Requirement:
How many lines of the entries below include the word "yellow"? Answer with the number alone.

[Records from a collection]
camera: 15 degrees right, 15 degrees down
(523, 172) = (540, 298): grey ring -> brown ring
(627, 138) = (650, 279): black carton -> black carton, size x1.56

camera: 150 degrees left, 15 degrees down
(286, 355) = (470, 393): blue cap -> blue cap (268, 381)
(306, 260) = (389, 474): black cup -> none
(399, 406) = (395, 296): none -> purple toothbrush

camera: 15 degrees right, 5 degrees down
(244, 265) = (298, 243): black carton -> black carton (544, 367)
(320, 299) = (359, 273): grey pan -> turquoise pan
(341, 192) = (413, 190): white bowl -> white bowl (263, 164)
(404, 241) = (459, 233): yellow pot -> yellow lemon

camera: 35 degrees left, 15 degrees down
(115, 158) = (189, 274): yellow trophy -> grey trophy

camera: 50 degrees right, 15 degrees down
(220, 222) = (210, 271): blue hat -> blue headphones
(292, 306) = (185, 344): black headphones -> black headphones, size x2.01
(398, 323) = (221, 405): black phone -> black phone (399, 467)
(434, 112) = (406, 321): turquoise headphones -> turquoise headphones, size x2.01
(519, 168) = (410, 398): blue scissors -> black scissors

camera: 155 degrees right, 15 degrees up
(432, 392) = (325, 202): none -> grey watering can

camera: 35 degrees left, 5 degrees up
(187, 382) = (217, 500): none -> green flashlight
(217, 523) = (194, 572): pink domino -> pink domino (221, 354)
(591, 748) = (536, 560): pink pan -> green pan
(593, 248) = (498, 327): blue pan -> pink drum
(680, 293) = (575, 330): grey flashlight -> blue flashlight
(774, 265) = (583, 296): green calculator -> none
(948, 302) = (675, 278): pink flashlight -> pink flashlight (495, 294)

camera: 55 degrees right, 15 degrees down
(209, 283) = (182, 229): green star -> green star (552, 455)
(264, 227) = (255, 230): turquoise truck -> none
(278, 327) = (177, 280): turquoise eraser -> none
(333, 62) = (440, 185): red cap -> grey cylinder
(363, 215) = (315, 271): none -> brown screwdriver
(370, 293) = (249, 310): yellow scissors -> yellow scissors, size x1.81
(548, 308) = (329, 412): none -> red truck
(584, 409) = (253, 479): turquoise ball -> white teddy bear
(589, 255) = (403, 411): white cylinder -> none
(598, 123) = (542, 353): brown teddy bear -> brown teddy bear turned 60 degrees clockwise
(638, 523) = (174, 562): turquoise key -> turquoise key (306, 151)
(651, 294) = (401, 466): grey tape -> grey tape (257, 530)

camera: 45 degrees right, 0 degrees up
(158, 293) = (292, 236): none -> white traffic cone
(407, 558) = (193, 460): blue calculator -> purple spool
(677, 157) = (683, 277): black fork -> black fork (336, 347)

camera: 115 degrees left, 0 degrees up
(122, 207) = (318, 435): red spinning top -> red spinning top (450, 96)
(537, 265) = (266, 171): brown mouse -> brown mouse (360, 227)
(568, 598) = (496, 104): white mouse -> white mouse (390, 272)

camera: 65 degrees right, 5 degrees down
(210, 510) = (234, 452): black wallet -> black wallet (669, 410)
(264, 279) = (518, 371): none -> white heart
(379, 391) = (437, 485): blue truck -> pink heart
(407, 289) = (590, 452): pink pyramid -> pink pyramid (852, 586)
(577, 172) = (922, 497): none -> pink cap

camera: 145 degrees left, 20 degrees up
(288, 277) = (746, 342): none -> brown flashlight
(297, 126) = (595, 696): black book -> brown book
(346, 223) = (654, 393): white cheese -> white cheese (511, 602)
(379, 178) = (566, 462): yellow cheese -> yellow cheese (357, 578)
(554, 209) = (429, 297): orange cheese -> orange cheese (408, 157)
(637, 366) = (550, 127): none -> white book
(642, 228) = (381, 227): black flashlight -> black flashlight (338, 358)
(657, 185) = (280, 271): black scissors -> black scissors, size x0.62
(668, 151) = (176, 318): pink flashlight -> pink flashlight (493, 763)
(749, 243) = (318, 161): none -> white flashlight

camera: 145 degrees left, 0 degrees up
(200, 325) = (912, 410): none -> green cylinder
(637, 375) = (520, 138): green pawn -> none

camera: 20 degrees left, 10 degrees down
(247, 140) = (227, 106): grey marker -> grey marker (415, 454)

Output of the task:
4